● EXERCISE PROMPT
Duplicate the lines from the one containing "Answer: (D)" through the end of the lines, including both ends.

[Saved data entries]
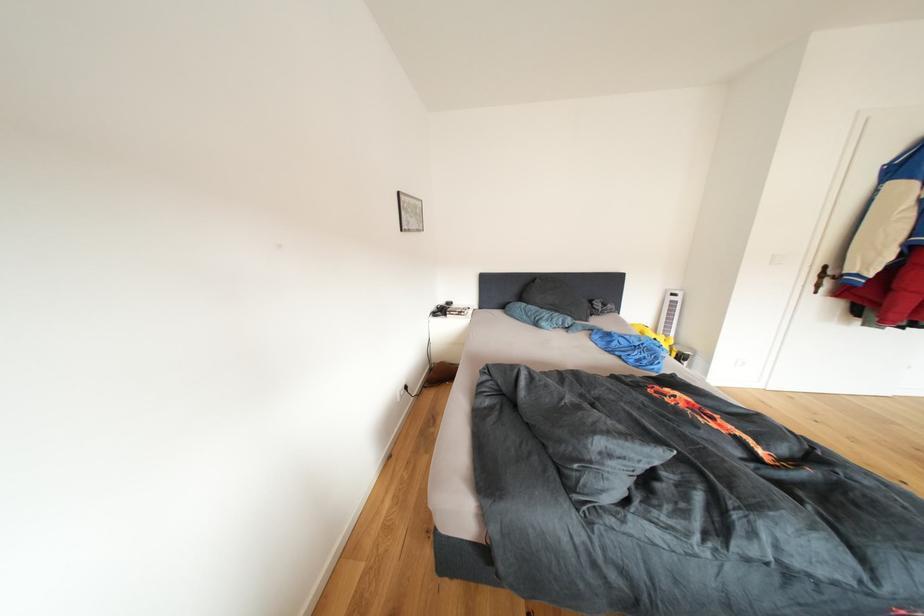
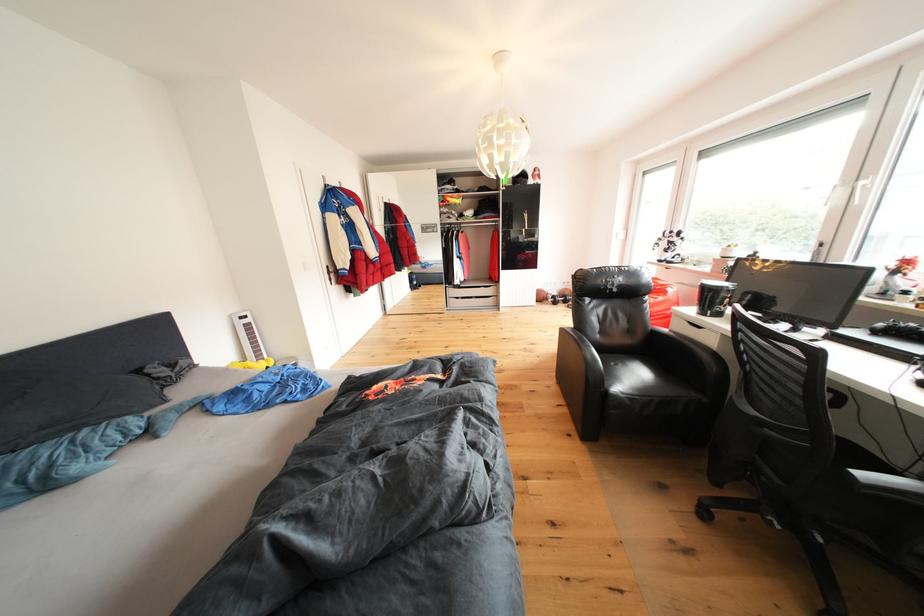
Find the pixel in the second image that matches point (682, 308) in the first image.

(257, 331)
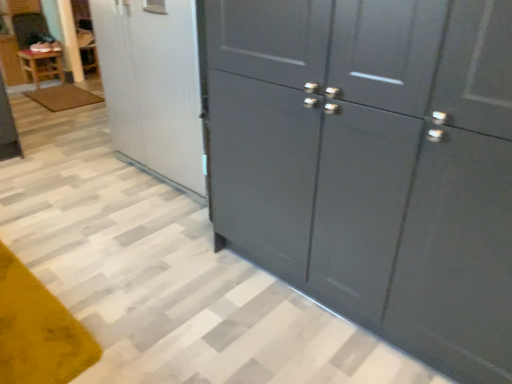
The width and height of the screenshot is (512, 384). Identify the location of blank space above brown textured mat at lower left (from a real-world perspective). (66, 92).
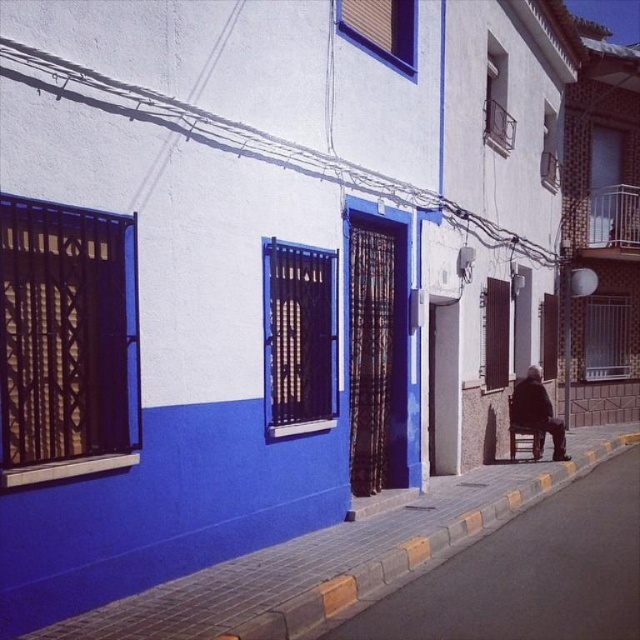
Question: Is smooth concrete pavement at lower center thinner than dark brown leather jacket at lower right?

Choices:
 (A) yes
 (B) no

Answer: (B)

Question: Does smooth concrete pavement at lower center lie in front of dark brown leather jacket at lower right?

Choices:
 (A) no
 (B) yes

Answer: (B)

Question: Can you confirm if smooth concrete pavement at lower center is positioned above dark brown leather jacket at lower right?

Choices:
 (A) yes
 (B) no

Answer: (B)

Question: Which object appears farthest from the camera in this image?

Choices:
 (A) smooth concrete pavement at lower center
 (B) dark brown leather jacket at lower right

Answer: (B)

Question: Which object appears closest to the camera in this image?

Choices:
 (A) smooth concrete pavement at lower center
 (B) dark brown leather jacket at lower right

Answer: (A)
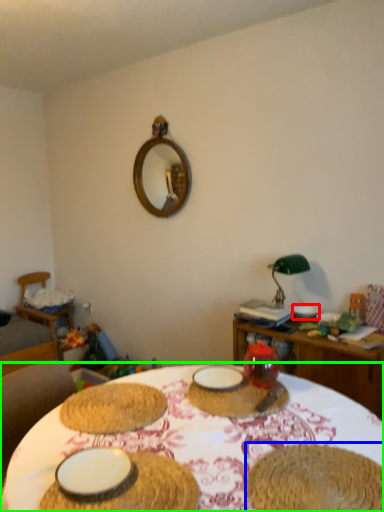
Question: Which object is positioned closest to tableware (highlighted by a red box)? Select from food (highlighted by a blue box) and table (highlighted by a green box).

Choices:
 (A) food
 (B) table

Answer: (B)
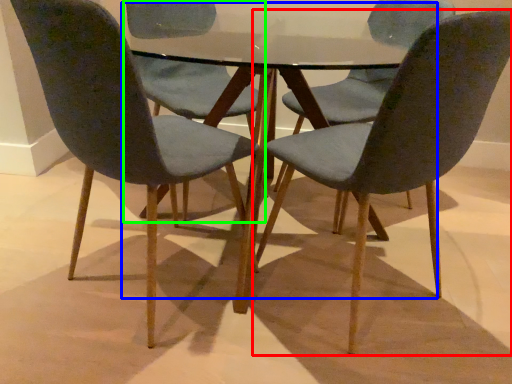
Question: Estimate the real-world distances between objects in this image. Which object is farther from chair (highlighted by a red box), round table (highlighted by a blue box) or chair (highlighted by a green box)?

Choices:
 (A) round table
 (B) chair

Answer: (B)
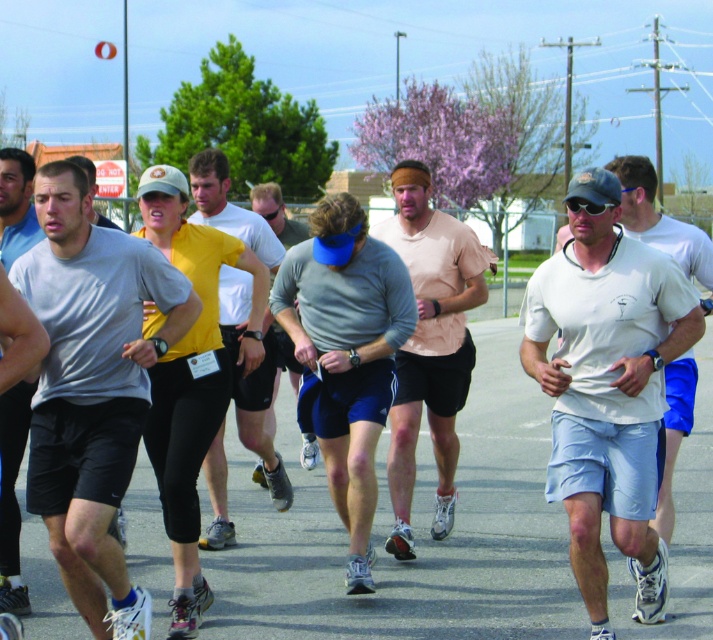
Question: Observing the image, what is the correct spatial positioning of gray matte shirt at center in reference to light pink t-shirt at center?

Choices:
 (A) below
 (B) above

Answer: (A)

Question: Does gray matte t-shirt at center come behind yellow fabric shirt at center?

Choices:
 (A) yes
 (B) no

Answer: (B)

Question: In this image, where is white matte t-shirt at center located relative to yellow fabric shirt at center?

Choices:
 (A) left
 (B) right

Answer: (B)

Question: Which object appears farthest from the camera in this image?

Choices:
 (A) light pink t-shirt at center
 (B) gray matte t-shirt at center
 (C) white matte t-shirt at center
 (D) gray matte running shirt at center

Answer: (D)

Question: Among these points, which one is nearest to the camera?

Choices:
 (A) (210, 452)
 (B) (287, 368)
 (C) (5, 243)

Answer: (C)

Question: Based on their relative distances, which object is farther from the gray matte shorts at center?

Choices:
 (A) light pink t-shirt at center
 (B) gray matte shirt at center
 (C) white matte t-shirt at center

Answer: (C)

● SOLUTION TO THE PROBLEM
Answer: (D)

Question: Among these points, which one is nearest to the camera?

Choices:
 (A) (210, 452)
 (B) (287, 368)
 (C) (5, 243)

Answer: (C)

Question: Based on their relative distances, which object is farther from the gray matte shorts at center?

Choices:
 (A) light pink t-shirt at center
 (B) gray matte shirt at center
 (C) white matte t-shirt at center

Answer: (C)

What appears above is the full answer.